◆ **Given data**
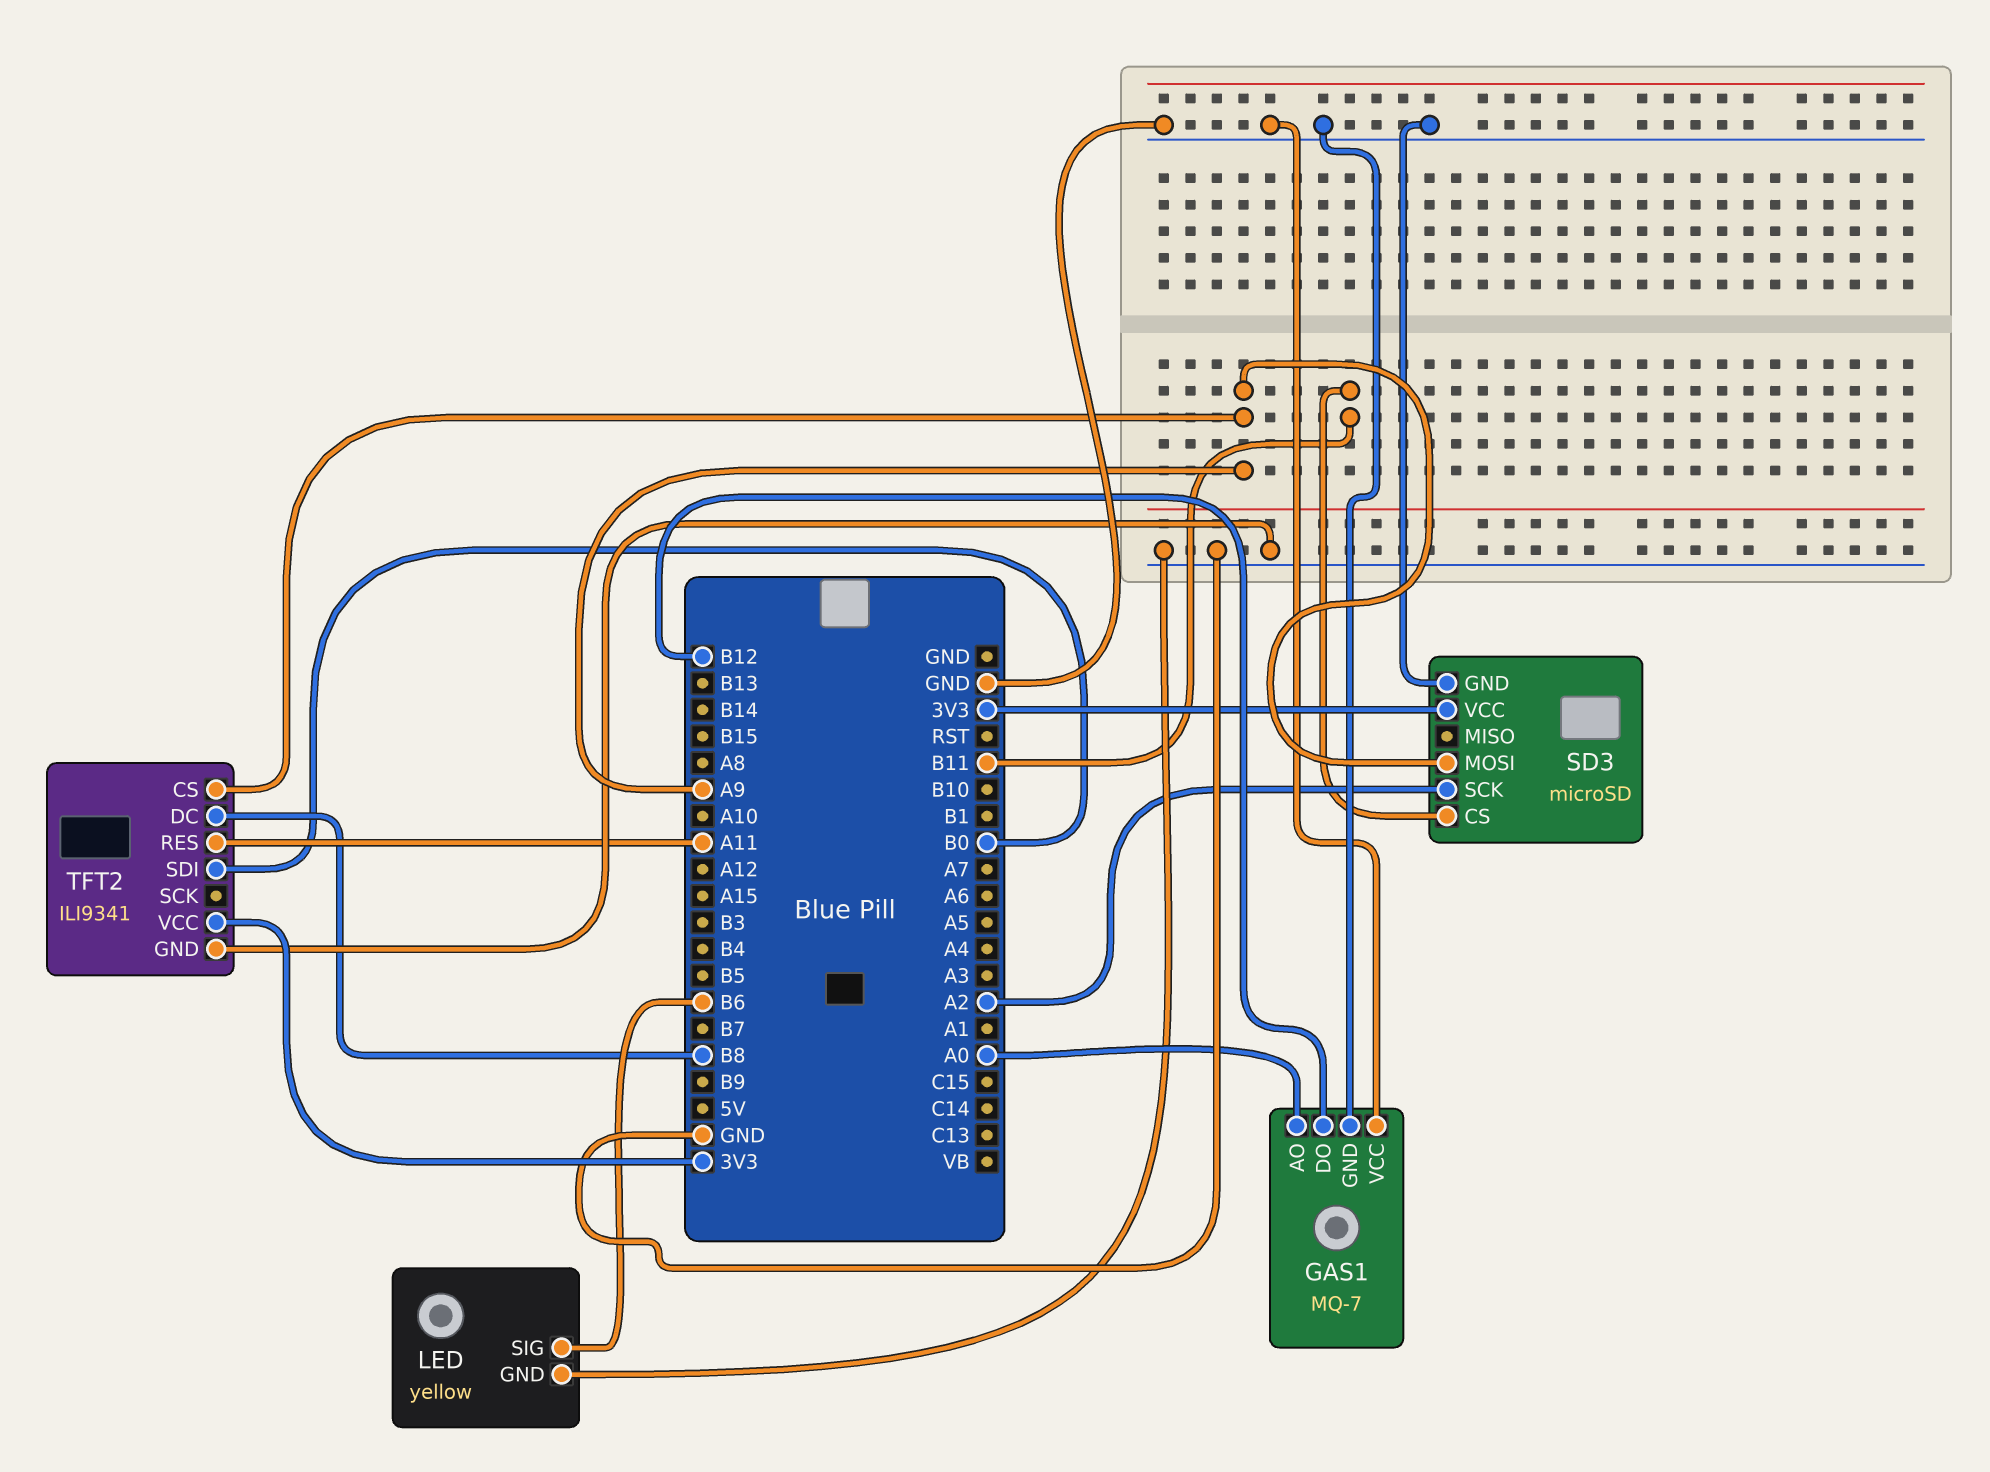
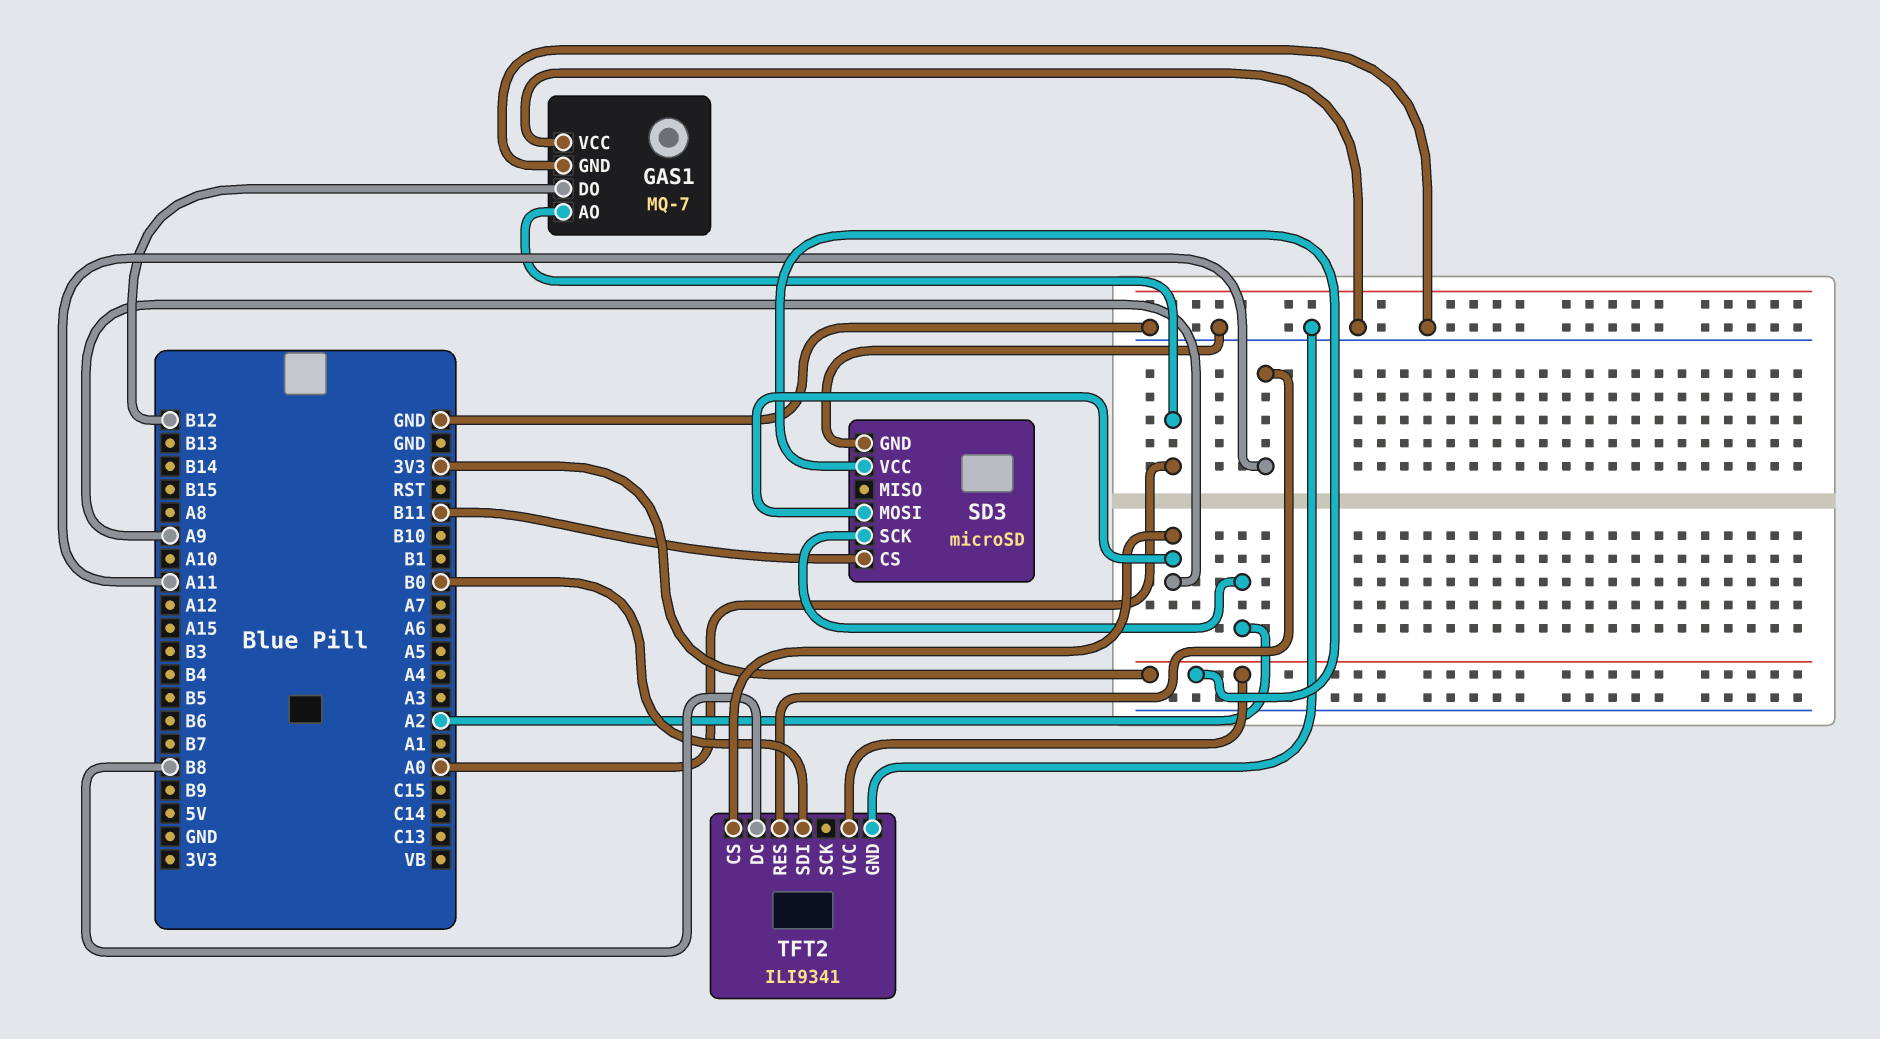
LED: yellow -> none
LED pin GND: GND -> none
LED pin SIG: B6 -> none

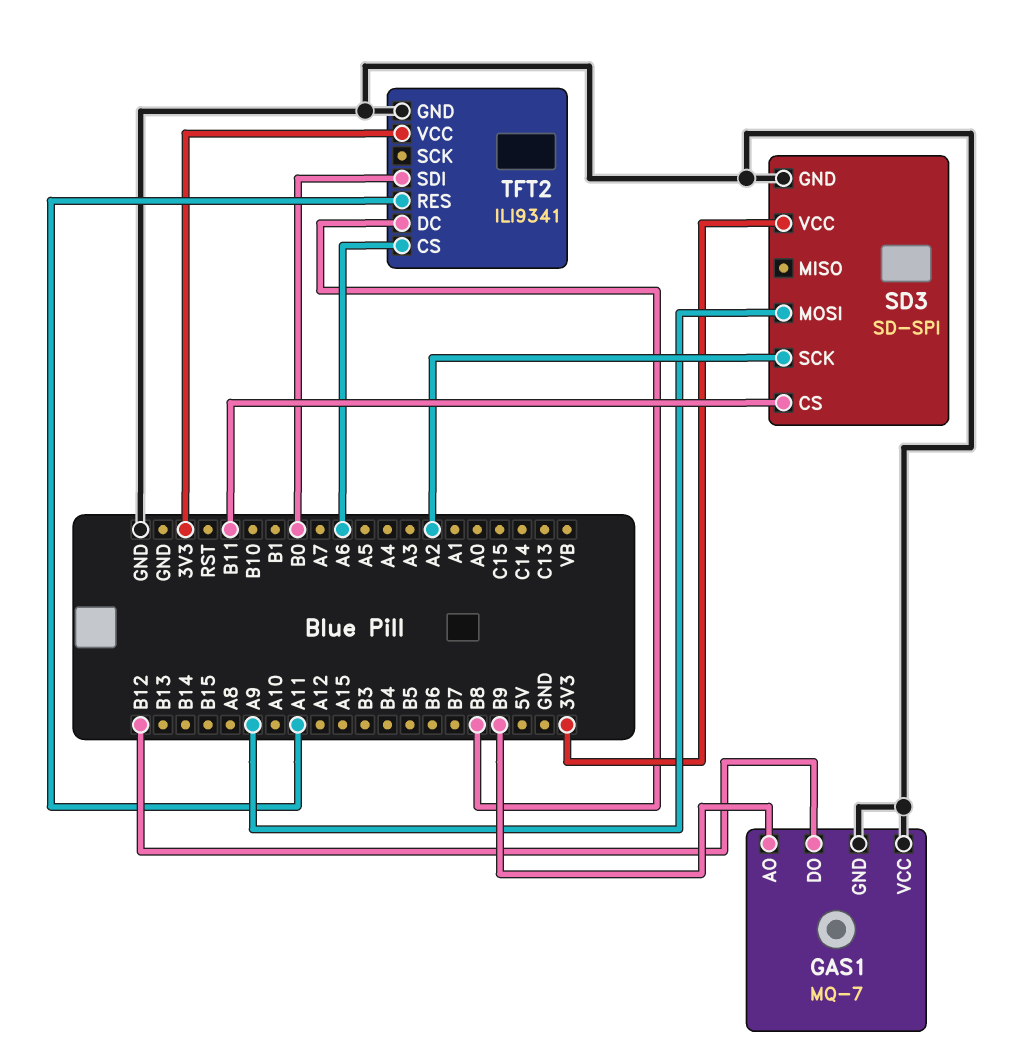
GAS1 pin AO: A0 -> B9
SD3: microSD -> SD-SPI
TFT2 pin CS: A9 -> A6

◆ **Exercise directions**
For the word "none", find all matching lines in the entries above and copy them out.

◆ **Solution**
LED: yellow -> none
LED pin GND: GND -> none
LED pin SIG: B6 -> none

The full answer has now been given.